-- Material for the task follows --
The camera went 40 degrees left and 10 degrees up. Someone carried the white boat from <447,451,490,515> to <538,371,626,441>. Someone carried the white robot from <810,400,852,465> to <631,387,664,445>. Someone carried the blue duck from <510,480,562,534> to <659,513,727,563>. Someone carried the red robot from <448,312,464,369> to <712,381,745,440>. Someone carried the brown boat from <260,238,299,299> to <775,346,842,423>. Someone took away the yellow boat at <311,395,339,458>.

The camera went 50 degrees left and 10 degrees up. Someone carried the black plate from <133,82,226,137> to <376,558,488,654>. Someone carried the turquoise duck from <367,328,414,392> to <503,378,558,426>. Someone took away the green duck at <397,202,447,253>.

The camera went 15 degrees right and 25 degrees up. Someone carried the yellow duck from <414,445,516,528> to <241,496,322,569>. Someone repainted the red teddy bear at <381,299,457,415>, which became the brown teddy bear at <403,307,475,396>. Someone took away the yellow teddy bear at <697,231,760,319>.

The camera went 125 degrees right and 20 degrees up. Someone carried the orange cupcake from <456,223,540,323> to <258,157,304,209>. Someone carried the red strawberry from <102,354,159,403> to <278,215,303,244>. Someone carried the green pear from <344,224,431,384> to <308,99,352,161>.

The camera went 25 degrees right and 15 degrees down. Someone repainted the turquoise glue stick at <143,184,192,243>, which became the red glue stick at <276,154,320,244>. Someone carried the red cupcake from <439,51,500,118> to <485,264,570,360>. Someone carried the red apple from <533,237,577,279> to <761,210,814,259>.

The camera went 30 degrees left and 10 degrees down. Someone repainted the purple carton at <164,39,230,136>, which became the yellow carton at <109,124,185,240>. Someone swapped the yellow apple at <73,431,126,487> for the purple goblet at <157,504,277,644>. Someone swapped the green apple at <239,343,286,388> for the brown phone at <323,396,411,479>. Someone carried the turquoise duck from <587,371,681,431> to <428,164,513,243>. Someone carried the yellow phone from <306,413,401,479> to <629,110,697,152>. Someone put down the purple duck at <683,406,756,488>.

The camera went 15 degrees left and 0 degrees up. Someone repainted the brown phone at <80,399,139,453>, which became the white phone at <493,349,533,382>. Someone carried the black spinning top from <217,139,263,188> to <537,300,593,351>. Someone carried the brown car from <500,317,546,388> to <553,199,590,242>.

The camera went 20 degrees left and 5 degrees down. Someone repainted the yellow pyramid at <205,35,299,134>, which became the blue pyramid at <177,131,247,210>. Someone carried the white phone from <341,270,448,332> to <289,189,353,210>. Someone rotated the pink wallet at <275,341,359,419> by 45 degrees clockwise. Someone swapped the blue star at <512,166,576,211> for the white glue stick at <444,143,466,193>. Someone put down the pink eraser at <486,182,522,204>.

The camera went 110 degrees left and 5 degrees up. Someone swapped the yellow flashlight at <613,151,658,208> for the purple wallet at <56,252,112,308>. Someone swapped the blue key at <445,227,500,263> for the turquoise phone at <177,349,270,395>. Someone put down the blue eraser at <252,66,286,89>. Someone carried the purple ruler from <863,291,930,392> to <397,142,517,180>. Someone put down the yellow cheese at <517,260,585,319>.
-- Material for the task concluded --
→ **Task instructions**
Your task is to transcribe all of the entries word for word.

→ **Output for this exercise**
The camera went 40 degrees left and 10 degrees up. Someone carried the white boat from <447,451,490,515> to <538,371,626,441>. Someone carried the white robot from <810,400,852,465> to <631,387,664,445>. Someone carried the blue duck from <510,480,562,534> to <659,513,727,563>. Someone carried the red robot from <448,312,464,369> to <712,381,745,440>. Someone carried the brown boat from <260,238,299,299> to <775,346,842,423>. Someone took away the yellow boat at <311,395,339,458>.

The camera went 50 degrees left and 10 degrees up. Someone carried the black plate from <133,82,226,137> to <376,558,488,654>. Someone carried the turquoise duck from <367,328,414,392> to <503,378,558,426>. Someone took away the green duck at <397,202,447,253>.

The camera went 15 degrees right and 25 degrees up. Someone carried the yellow duck from <414,445,516,528> to <241,496,322,569>. Someone repainted the red teddy bear at <381,299,457,415>, which became the brown teddy bear at <403,307,475,396>. Someone took away the yellow teddy bear at <697,231,760,319>.

The camera went 125 degrees right and 20 degrees up. Someone carried the orange cupcake from <456,223,540,323> to <258,157,304,209>. Someone carried the red strawberry from <102,354,159,403> to <278,215,303,244>. Someone carried the green pear from <344,224,431,384> to <308,99,352,161>.

The camera went 25 degrees right and 15 degrees down. Someone repainted the turquoise glue stick at <143,184,192,243>, which became the red glue stick at <276,154,320,244>. Someone carried the red cupcake from <439,51,500,118> to <485,264,570,360>. Someone carried the red apple from <533,237,577,279> to <761,210,814,259>.

The camera went 30 degrees left and 10 degrees down. Someone repainted the purple carton at <164,39,230,136>, which became the yellow carton at <109,124,185,240>. Someone swapped the yellow apple at <73,431,126,487> for the purple goblet at <157,504,277,644>. Someone swapped the green apple at <239,343,286,388> for the brown phone at <323,396,411,479>. Someone carried the turquoise duck from <587,371,681,431> to <428,164,513,243>. Someone carried the yellow phone from <306,413,401,479> to <629,110,697,152>. Someone put down the purple duck at <683,406,756,488>.

The camera went 15 degrees left and 0 degrees up. Someone repainted the brown phone at <80,399,139,453>, which became the white phone at <493,349,533,382>. Someone carried the black spinning top from <217,139,263,188> to <537,300,593,351>. Someone carried the brown car from <500,317,546,388> to <553,199,590,242>.

The camera went 20 degrees left and 5 degrees down. Someone repainted the yellow pyramid at <205,35,299,134>, which became the blue pyramid at <177,131,247,210>. Someone carried the white phone from <341,270,448,332> to <289,189,353,210>. Someone rotated the pink wallet at <275,341,359,419> by 45 degrees clockwise. Someone swapped the blue star at <512,166,576,211> for the white glue stick at <444,143,466,193>. Someone put down the pink eraser at <486,182,522,204>.

The camera went 110 degrees left and 5 degrees up. Someone swapped the yellow flashlight at <613,151,658,208> for the purple wallet at <56,252,112,308>. Someone swapped the blue key at <445,227,500,263> for the turquoise phone at <177,349,270,395>. Someone put down the blue eraser at <252,66,286,89>. Someone carried the purple ruler from <863,291,930,392> to <397,142,517,180>. Someone put down the yellow cheese at <517,260,585,319>.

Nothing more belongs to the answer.